··· AVAILABLE RECORDS ···

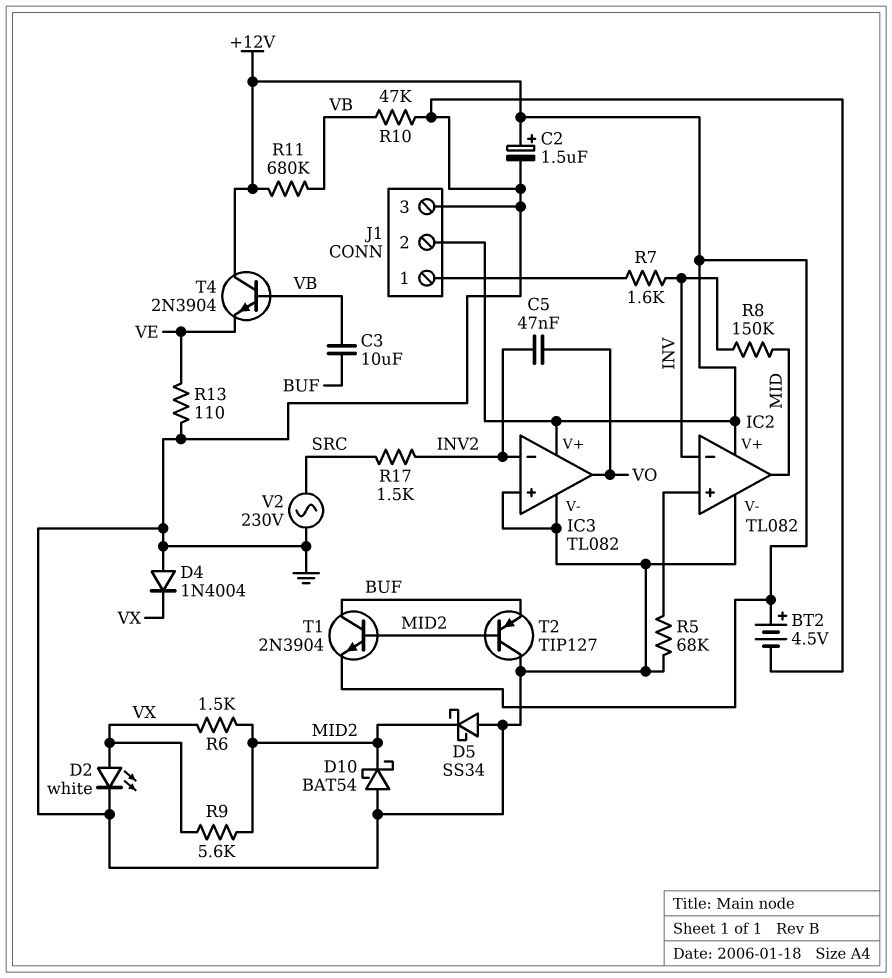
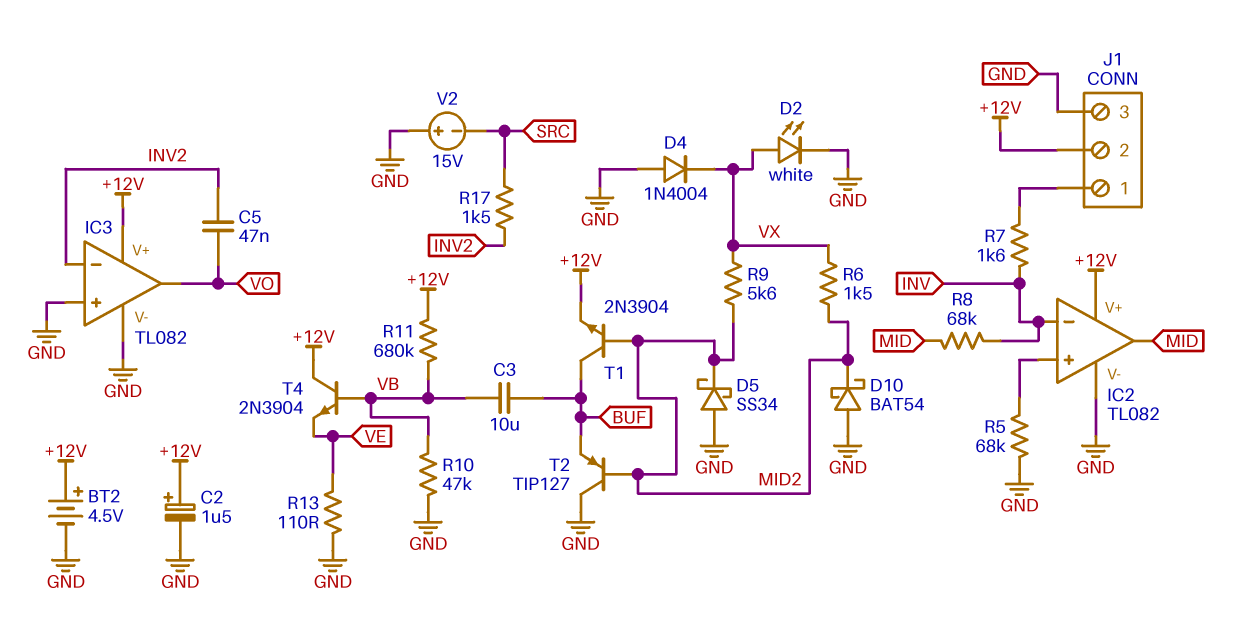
R8: 150k (INV, MID) -> 68k (INV, MID)
V2: AC 230V (GND, SRC) -> 15V (plus GND, minus SRC)

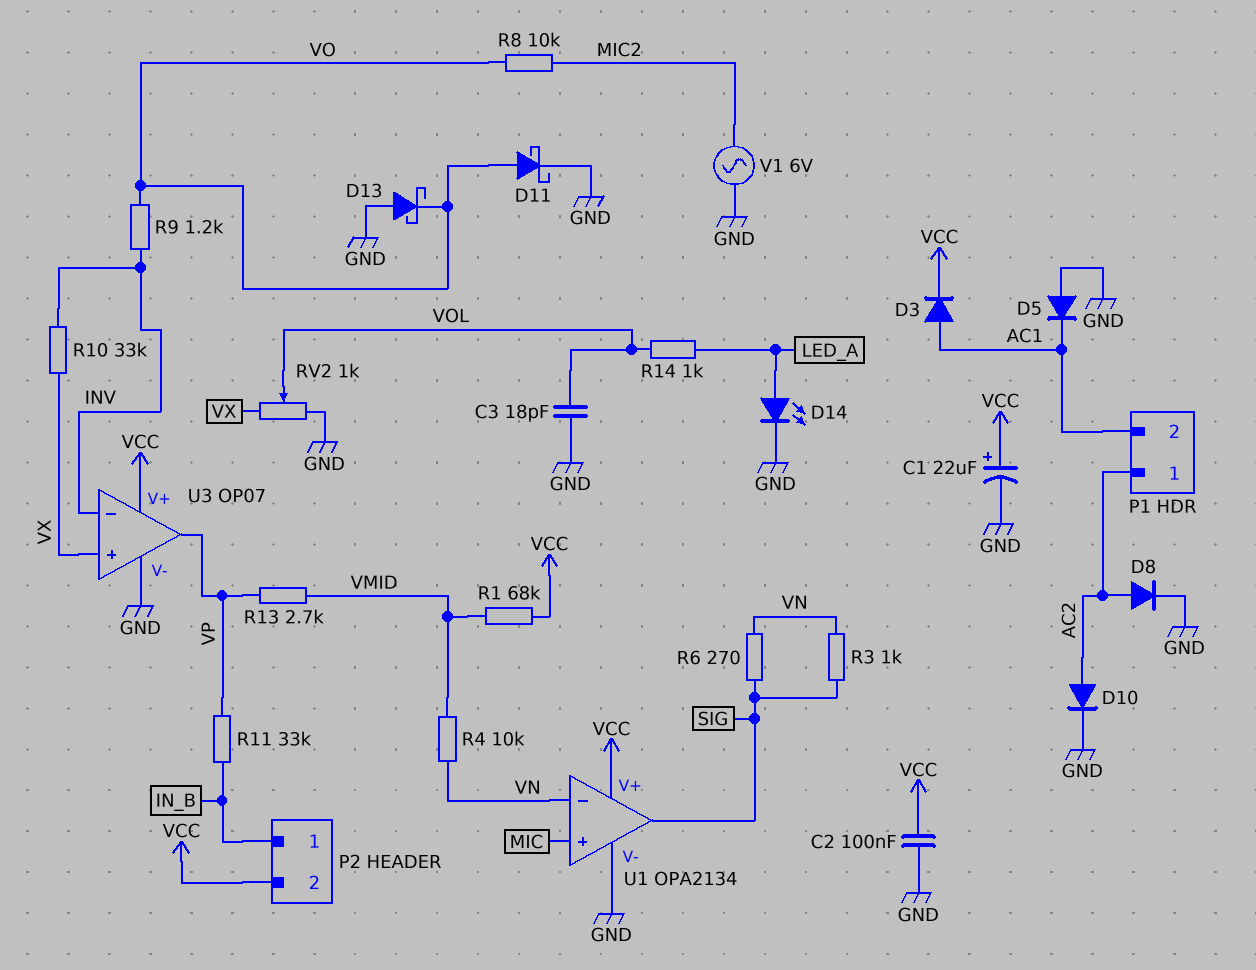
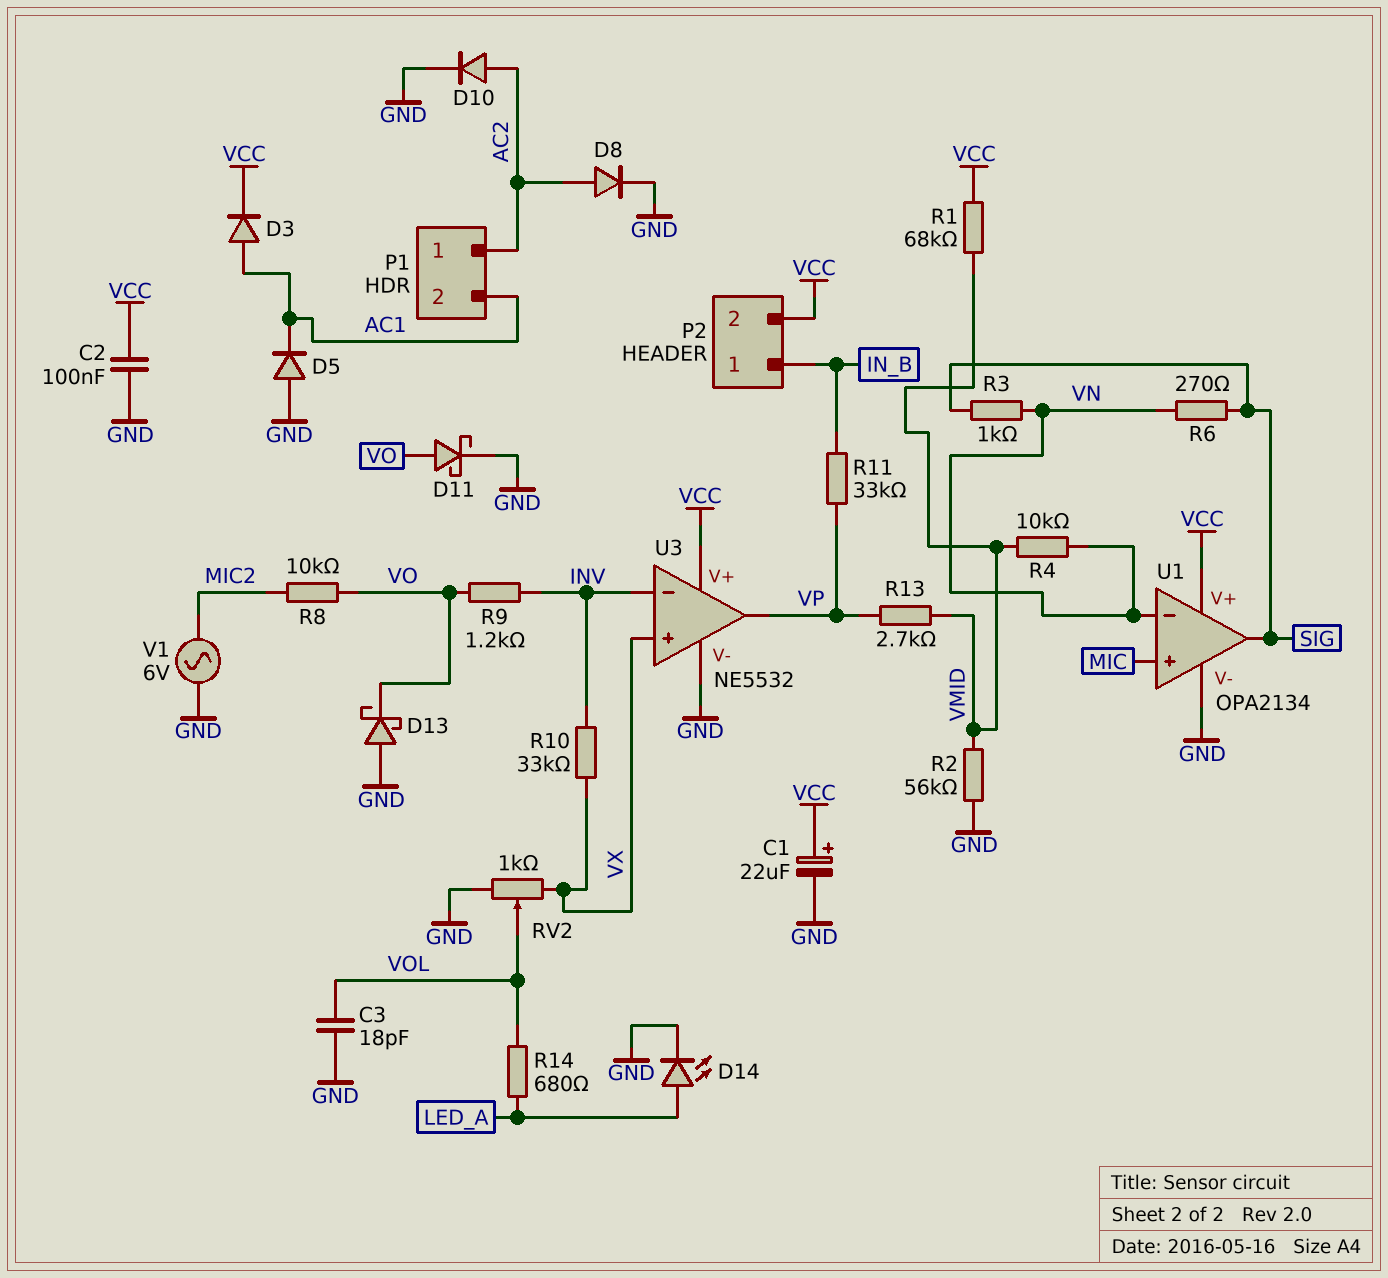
R2: none -> 56k (GND, VMID)
R14: 1k (LED_A, VOL) -> 680 (LED_A, VOL)
U3: OP07 -> NE5532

···

**WHAT IS NEEDED:**
Without including any pictures, return every line of the records exactly.

**WRITTEN SOLUTION:**
R8: 150k (INV, MID) -> 68k (INV, MID)
V2: AC 230V (GND, SRC) -> 15V (plus GND, minus SRC)

R2: none -> 56k (GND, VMID)
R14: 1k (LED_A, VOL) -> 680 (LED_A, VOL)
U3: OP07 -> NE5532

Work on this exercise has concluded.